When you reach the line containing "white candle: 3 -> 1" in the data below, begin returning lines exactly as written, and stop once the line containing "orange bowl: 1 -> 3" has been returned.

------ DATASET EXCERPTS ------

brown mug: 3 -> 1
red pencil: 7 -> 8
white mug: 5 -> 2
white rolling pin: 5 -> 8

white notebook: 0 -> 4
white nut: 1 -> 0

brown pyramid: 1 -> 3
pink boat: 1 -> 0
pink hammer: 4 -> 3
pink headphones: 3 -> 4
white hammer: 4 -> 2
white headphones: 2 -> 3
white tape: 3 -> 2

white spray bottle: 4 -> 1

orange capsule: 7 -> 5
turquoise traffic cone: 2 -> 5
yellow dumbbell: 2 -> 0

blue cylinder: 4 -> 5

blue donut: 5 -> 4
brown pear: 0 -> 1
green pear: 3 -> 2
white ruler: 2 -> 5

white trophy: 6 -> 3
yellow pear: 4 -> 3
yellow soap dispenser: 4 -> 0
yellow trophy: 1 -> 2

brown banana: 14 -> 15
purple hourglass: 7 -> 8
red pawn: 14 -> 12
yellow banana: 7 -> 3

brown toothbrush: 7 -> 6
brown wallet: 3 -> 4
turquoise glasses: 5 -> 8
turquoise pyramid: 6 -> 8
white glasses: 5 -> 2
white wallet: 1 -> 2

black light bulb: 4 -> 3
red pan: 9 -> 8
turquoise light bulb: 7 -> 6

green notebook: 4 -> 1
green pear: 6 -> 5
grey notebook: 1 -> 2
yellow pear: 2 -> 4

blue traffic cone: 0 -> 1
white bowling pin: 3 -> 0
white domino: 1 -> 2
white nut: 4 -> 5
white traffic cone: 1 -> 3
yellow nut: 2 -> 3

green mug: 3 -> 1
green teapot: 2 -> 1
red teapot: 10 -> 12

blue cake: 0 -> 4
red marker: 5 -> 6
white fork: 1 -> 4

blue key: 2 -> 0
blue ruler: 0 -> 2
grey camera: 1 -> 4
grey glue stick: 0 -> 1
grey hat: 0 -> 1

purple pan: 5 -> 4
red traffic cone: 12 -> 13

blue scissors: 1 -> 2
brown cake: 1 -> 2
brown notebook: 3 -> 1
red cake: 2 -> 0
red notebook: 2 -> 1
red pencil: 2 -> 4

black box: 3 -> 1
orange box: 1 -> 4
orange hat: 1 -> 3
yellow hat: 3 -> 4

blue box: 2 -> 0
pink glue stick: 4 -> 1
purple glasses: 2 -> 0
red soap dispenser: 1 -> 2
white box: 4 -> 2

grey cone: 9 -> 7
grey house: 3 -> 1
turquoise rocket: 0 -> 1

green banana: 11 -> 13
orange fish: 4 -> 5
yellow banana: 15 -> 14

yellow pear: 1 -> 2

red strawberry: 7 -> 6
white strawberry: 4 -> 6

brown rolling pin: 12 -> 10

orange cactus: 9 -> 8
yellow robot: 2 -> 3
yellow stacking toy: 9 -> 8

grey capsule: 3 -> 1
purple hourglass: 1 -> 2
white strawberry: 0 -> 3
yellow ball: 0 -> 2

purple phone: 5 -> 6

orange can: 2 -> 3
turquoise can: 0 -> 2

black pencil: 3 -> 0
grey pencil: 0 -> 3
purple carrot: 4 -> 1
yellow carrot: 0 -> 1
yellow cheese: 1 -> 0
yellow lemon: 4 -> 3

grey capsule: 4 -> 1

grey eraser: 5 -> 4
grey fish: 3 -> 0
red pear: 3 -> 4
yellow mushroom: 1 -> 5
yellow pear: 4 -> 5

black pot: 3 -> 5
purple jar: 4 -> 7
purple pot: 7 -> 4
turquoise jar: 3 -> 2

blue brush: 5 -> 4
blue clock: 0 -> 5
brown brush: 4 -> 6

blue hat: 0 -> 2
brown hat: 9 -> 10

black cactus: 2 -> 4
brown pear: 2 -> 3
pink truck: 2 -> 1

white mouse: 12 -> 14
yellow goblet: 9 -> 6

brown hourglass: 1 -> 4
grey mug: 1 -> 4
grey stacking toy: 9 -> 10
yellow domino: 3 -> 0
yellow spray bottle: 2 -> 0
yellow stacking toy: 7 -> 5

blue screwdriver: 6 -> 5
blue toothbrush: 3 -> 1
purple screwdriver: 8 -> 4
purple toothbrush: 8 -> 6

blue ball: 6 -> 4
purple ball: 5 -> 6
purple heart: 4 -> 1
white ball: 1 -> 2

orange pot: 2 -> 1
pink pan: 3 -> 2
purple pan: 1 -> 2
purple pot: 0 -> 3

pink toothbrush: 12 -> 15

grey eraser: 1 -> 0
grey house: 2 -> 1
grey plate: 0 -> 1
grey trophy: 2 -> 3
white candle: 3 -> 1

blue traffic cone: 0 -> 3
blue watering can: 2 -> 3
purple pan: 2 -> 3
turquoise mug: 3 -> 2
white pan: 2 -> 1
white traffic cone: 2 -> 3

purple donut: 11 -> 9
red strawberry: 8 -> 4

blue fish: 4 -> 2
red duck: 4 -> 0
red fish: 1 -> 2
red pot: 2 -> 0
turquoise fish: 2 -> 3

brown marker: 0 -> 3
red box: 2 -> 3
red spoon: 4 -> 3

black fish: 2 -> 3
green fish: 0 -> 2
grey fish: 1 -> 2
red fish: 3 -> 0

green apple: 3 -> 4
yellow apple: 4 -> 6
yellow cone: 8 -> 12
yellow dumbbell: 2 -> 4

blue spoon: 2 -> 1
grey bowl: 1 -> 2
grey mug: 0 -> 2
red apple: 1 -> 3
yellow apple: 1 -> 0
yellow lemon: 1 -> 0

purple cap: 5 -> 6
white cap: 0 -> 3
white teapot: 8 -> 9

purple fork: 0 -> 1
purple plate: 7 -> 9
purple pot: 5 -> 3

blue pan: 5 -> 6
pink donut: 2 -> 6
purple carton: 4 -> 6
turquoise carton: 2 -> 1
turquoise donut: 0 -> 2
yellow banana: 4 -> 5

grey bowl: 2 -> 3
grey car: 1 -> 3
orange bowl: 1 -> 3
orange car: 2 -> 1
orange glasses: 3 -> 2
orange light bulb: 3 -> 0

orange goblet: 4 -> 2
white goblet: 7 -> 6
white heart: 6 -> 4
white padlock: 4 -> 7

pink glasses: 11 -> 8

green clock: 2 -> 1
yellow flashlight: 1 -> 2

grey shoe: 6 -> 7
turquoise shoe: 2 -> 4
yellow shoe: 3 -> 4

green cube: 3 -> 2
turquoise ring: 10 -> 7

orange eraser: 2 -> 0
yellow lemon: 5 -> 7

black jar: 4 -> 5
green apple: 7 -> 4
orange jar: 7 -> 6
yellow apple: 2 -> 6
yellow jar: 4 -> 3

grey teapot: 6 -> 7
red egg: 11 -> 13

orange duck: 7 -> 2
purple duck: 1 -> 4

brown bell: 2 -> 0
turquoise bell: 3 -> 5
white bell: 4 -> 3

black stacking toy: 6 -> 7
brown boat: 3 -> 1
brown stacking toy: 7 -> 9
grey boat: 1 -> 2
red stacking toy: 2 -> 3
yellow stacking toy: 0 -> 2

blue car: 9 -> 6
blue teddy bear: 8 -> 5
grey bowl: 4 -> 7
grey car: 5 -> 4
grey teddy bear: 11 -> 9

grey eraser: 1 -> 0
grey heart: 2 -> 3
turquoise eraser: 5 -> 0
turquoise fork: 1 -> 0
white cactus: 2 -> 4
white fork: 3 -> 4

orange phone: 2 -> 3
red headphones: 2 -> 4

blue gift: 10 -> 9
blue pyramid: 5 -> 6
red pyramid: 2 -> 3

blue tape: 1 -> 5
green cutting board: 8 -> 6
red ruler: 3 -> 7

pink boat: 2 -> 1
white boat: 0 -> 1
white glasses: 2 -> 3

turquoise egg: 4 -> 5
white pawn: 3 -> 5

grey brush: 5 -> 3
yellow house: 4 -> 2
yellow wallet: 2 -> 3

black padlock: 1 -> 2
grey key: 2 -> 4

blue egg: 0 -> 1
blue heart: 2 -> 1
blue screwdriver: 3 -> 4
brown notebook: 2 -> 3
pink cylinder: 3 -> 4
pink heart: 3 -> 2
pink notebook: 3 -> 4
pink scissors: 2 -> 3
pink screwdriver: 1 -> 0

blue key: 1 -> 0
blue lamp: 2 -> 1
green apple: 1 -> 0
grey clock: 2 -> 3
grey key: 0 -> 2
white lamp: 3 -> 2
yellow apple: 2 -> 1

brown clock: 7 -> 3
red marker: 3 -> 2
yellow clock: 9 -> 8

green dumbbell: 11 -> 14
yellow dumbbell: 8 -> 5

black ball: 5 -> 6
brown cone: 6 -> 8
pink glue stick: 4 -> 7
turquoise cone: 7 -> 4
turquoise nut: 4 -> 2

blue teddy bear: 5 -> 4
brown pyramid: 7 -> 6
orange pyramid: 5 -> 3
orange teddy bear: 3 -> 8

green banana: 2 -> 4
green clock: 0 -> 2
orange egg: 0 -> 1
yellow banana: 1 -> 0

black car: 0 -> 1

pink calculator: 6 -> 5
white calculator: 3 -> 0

------

# SOLUTION TO THE PROBLEM:
white candle: 3 -> 1

blue traffic cone: 0 -> 3
blue watering can: 2 -> 3
purple pan: 2 -> 3
turquoise mug: 3 -> 2
white pan: 2 -> 1
white traffic cone: 2 -> 3

purple donut: 11 -> 9
red strawberry: 8 -> 4

blue fish: 4 -> 2
red duck: 4 -> 0
red fish: 1 -> 2
red pot: 2 -> 0
turquoise fish: 2 -> 3

brown marker: 0 -> 3
red box: 2 -> 3
red spoon: 4 -> 3

black fish: 2 -> 3
green fish: 0 -> 2
grey fish: 1 -> 2
red fish: 3 -> 0

green apple: 3 -> 4
yellow apple: 4 -> 6
yellow cone: 8 -> 12
yellow dumbbell: 2 -> 4

blue spoon: 2 -> 1
grey bowl: 1 -> 2
grey mug: 0 -> 2
red apple: 1 -> 3
yellow apple: 1 -> 0
yellow lemon: 1 -> 0

purple cap: 5 -> 6
white cap: 0 -> 3
white teapot: 8 -> 9

purple fork: 0 -> 1
purple plate: 7 -> 9
purple pot: 5 -> 3

blue pan: 5 -> 6
pink donut: 2 -> 6
purple carton: 4 -> 6
turquoise carton: 2 -> 1
turquoise donut: 0 -> 2
yellow banana: 4 -> 5

grey bowl: 2 -> 3
grey car: 1 -> 3
orange bowl: 1 -> 3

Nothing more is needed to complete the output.